**Recorded data**
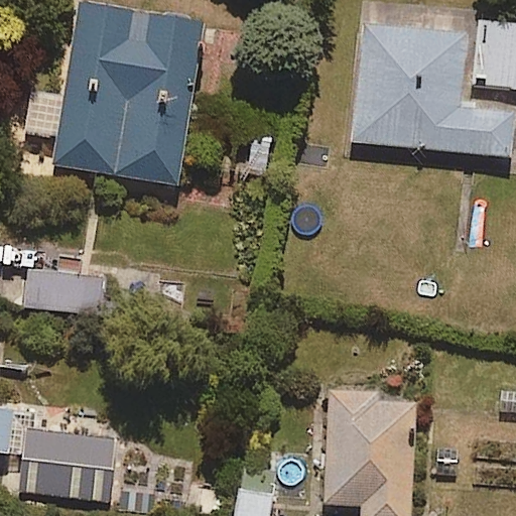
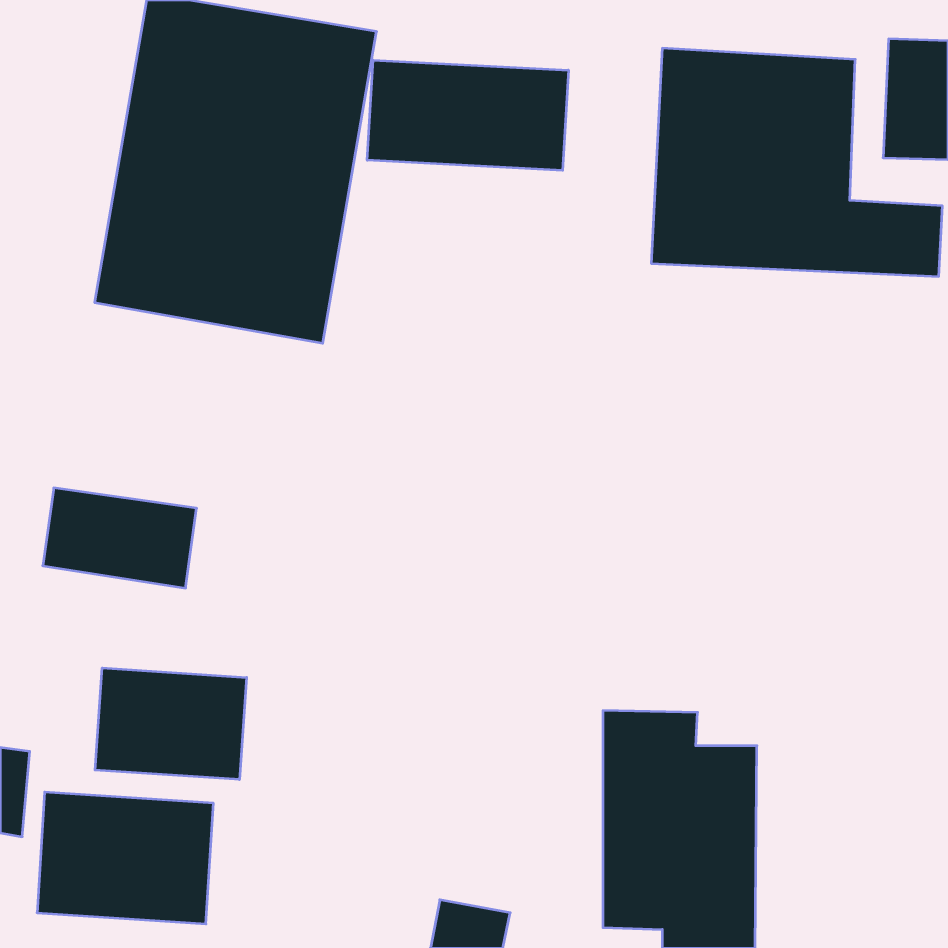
building: none -> [367,60,568,170]
building: none -> [95,668,247,780]

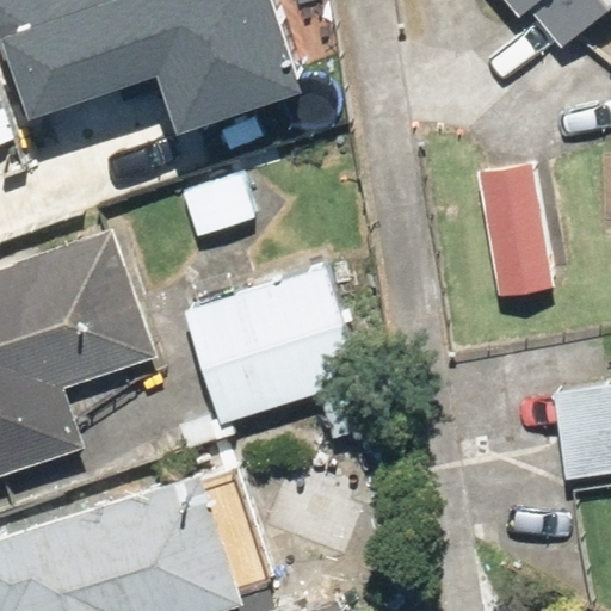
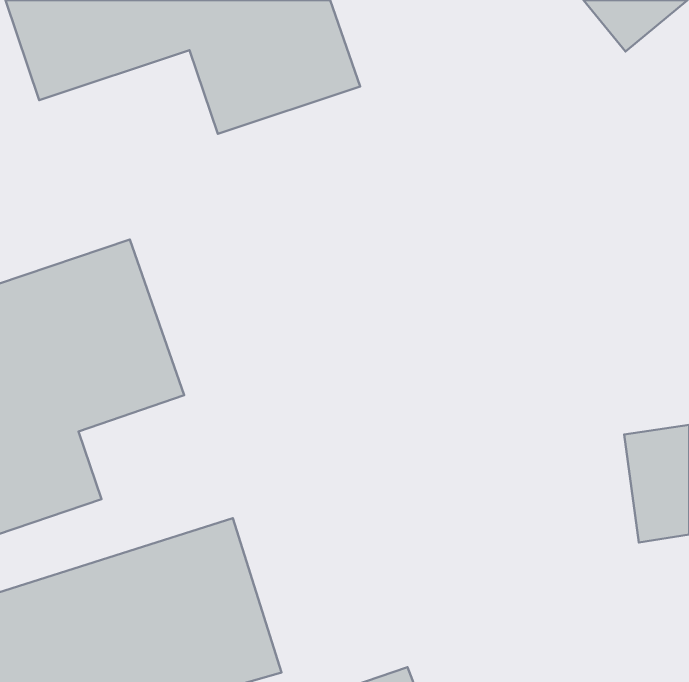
building: [475,165,558,301] -> none
building: [180,264,359,426] -> none

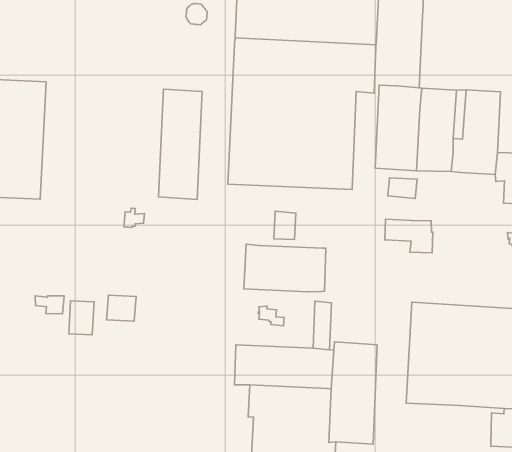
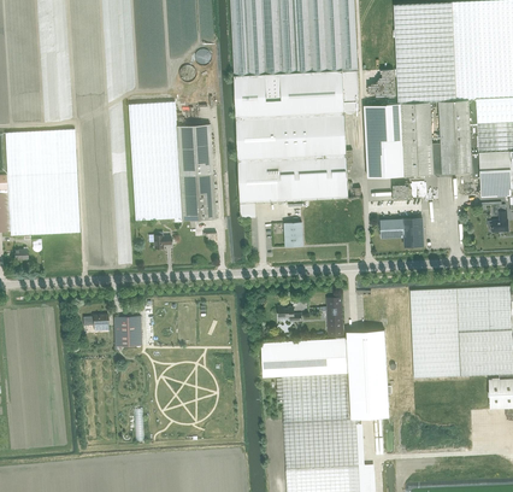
building: none -> [128,102,182,223]
building: [244,244,326,292] -> none
building: [107,295,136,321] -> none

**What is needed**
Everything from the line containing "building: [180,264,359,426] -> none" through the last line of the entries is to be output exactly as written, minus any pictures.

**Output of the task**
building: [180,264,359,426] -> none

building: none -> [128,102,182,223]
building: [244,244,326,292] -> none
building: [107,295,136,321] -> none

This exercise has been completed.